Required work: Look through the entries below, please, and copy every line with the word "blue".

Task material:
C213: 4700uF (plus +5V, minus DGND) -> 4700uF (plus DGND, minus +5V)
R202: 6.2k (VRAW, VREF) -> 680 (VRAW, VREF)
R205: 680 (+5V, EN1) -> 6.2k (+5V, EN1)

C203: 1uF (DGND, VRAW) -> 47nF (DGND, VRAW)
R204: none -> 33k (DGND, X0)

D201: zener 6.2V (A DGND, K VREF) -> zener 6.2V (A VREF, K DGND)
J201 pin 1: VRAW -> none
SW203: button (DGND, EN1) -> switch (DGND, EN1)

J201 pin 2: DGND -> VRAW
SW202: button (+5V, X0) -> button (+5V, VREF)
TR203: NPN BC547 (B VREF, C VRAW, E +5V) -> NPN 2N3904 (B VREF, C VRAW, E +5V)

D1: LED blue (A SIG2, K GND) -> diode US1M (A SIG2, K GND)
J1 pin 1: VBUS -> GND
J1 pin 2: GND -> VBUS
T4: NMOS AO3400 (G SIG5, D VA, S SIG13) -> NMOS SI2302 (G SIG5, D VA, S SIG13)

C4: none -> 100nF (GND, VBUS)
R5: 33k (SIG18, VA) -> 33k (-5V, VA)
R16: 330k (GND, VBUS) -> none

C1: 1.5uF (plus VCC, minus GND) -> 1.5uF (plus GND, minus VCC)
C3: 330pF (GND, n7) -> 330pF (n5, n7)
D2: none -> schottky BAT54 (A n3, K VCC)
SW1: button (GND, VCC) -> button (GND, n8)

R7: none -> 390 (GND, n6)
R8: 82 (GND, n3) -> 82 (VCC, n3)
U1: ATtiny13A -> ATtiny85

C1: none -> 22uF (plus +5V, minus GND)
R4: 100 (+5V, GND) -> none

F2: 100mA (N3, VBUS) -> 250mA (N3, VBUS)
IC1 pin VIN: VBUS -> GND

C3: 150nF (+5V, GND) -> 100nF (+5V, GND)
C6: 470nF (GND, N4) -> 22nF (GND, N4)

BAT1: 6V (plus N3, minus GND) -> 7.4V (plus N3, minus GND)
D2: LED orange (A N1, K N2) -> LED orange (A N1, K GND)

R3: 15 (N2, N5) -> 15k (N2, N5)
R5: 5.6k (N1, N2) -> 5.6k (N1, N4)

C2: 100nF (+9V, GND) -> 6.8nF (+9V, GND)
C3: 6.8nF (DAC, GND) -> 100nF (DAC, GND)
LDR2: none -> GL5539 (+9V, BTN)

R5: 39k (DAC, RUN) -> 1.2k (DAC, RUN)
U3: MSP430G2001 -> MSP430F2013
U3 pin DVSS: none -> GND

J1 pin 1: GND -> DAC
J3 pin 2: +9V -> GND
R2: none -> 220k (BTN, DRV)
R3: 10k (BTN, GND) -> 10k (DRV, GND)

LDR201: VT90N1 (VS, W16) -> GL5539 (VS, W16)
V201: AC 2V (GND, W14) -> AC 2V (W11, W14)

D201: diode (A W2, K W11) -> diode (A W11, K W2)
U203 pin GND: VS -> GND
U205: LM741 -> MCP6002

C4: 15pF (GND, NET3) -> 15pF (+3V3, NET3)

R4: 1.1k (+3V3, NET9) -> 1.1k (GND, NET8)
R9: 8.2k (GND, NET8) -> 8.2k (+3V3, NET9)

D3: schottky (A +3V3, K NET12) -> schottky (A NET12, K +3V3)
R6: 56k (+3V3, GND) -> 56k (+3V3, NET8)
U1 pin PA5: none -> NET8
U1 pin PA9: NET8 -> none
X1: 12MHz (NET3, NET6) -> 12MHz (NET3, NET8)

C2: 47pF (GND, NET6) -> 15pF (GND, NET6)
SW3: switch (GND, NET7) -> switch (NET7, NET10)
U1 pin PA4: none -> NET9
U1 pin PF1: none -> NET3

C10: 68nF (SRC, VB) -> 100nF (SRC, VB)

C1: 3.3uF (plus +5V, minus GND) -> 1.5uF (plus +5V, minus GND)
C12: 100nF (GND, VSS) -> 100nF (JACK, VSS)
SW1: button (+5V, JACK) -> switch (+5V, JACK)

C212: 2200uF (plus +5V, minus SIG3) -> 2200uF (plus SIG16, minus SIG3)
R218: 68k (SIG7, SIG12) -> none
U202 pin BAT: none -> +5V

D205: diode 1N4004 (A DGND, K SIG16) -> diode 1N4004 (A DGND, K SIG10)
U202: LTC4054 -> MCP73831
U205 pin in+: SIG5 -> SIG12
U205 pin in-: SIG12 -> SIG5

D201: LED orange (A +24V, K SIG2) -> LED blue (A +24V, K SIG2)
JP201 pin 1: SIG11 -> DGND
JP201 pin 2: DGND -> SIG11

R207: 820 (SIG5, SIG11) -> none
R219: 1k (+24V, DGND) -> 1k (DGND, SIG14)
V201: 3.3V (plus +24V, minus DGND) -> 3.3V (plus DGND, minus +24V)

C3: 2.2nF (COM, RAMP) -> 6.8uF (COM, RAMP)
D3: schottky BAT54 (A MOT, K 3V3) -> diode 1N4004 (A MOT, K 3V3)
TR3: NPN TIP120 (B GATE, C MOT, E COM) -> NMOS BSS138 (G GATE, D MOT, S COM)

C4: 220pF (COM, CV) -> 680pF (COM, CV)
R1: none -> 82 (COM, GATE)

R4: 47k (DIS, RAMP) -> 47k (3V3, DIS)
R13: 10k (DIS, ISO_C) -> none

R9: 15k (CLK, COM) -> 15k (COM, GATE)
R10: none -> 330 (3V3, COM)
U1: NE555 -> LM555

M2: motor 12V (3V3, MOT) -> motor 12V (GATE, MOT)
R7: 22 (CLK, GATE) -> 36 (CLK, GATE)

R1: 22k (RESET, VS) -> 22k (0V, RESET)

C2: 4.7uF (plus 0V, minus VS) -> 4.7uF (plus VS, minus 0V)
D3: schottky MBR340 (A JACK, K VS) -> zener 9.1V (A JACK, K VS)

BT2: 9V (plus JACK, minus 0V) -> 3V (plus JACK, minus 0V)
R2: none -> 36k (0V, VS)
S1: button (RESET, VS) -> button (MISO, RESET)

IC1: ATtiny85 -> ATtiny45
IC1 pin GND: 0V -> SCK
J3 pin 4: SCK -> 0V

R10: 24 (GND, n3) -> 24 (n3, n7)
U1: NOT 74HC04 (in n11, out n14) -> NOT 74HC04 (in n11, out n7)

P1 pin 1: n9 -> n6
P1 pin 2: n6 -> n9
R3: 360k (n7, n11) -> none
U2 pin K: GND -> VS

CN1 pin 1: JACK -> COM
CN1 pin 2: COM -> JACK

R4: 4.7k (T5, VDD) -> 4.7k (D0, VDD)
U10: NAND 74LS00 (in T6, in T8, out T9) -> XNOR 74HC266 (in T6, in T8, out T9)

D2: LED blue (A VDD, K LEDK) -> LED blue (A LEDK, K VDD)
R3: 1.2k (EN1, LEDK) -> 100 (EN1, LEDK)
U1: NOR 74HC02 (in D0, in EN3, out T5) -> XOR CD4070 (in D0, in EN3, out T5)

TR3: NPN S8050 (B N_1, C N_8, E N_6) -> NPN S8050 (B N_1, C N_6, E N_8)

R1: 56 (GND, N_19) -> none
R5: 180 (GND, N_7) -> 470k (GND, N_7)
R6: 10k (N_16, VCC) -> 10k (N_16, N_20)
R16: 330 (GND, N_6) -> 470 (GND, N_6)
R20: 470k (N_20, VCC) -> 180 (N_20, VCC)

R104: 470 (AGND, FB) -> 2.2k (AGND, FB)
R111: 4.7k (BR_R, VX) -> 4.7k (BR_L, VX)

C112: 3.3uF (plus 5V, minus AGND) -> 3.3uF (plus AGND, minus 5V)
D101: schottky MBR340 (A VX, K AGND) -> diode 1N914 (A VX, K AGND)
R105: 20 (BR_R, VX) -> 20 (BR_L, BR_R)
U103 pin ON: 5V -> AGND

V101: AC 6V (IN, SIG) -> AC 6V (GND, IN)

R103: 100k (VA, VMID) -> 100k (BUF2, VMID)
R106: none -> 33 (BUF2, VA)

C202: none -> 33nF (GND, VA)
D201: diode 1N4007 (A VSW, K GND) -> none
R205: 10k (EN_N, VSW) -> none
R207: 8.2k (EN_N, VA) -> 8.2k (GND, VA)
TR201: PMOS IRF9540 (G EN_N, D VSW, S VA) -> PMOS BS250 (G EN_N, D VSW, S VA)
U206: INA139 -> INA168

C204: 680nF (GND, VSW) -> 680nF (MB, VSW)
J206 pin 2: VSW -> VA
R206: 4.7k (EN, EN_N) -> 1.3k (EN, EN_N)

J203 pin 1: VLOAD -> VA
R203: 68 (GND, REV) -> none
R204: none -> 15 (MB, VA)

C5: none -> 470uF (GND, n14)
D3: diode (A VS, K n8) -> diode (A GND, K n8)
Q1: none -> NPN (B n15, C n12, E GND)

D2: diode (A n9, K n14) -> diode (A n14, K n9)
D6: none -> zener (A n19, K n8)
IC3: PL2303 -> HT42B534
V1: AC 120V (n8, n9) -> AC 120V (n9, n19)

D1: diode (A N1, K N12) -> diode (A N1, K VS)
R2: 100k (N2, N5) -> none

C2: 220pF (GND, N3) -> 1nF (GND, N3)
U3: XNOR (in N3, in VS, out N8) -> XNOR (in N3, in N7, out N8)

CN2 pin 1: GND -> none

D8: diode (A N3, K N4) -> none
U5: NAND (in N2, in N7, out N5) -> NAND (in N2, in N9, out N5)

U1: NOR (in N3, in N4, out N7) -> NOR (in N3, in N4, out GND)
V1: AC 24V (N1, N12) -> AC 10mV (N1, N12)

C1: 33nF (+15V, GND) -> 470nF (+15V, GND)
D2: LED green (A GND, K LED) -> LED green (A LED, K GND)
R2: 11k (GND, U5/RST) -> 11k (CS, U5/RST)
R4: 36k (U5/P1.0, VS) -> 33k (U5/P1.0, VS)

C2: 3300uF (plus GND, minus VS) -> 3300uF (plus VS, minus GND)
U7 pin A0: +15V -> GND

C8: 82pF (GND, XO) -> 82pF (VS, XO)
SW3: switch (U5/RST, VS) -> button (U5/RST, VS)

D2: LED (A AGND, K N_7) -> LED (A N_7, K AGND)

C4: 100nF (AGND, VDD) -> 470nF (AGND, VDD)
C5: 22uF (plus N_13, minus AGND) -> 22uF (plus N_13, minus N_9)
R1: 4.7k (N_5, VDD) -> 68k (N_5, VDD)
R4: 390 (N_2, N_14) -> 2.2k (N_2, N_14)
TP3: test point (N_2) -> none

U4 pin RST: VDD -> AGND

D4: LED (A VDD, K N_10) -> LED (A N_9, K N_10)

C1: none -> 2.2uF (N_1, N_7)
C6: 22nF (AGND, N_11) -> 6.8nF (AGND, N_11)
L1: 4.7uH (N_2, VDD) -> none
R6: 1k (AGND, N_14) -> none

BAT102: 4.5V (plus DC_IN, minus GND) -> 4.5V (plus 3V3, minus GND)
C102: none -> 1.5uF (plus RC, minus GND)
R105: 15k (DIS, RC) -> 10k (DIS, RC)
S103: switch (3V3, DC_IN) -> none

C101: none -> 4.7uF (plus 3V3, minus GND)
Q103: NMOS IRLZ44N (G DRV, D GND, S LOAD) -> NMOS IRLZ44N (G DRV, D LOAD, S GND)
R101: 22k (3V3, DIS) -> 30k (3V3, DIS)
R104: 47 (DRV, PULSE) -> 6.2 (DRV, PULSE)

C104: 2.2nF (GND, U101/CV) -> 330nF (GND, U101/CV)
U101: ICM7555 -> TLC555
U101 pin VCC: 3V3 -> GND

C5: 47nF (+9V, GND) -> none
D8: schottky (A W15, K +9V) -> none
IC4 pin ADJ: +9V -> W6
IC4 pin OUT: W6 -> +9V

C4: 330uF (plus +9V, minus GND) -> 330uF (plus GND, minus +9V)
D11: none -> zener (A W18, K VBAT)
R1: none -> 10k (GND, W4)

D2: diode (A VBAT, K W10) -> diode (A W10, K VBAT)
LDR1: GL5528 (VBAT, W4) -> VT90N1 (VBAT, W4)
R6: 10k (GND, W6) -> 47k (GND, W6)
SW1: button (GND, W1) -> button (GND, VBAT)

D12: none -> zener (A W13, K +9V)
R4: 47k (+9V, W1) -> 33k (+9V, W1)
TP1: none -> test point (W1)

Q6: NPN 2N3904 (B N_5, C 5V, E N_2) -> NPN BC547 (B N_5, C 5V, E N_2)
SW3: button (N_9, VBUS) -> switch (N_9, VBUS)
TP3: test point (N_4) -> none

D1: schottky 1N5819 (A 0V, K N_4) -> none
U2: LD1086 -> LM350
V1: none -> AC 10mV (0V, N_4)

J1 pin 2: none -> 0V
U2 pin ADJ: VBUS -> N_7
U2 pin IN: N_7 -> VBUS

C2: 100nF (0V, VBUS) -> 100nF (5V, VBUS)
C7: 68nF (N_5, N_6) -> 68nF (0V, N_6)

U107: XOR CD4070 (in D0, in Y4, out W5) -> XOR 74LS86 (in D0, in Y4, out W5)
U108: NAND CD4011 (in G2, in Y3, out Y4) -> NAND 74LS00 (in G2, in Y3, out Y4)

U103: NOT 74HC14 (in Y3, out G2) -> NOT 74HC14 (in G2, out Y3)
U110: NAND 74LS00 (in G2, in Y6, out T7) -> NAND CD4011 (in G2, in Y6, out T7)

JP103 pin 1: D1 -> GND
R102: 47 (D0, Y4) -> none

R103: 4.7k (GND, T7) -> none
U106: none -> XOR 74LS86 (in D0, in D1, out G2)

Solution:
D1: LED blue (A SIG2, K GND) -> diode US1M (A SIG2, K GND)
D201: LED orange (A +24V, K SIG2) -> LED blue (A +24V, K SIG2)
D2: LED blue (A VDD, K LEDK) -> LED blue (A LEDK, K VDD)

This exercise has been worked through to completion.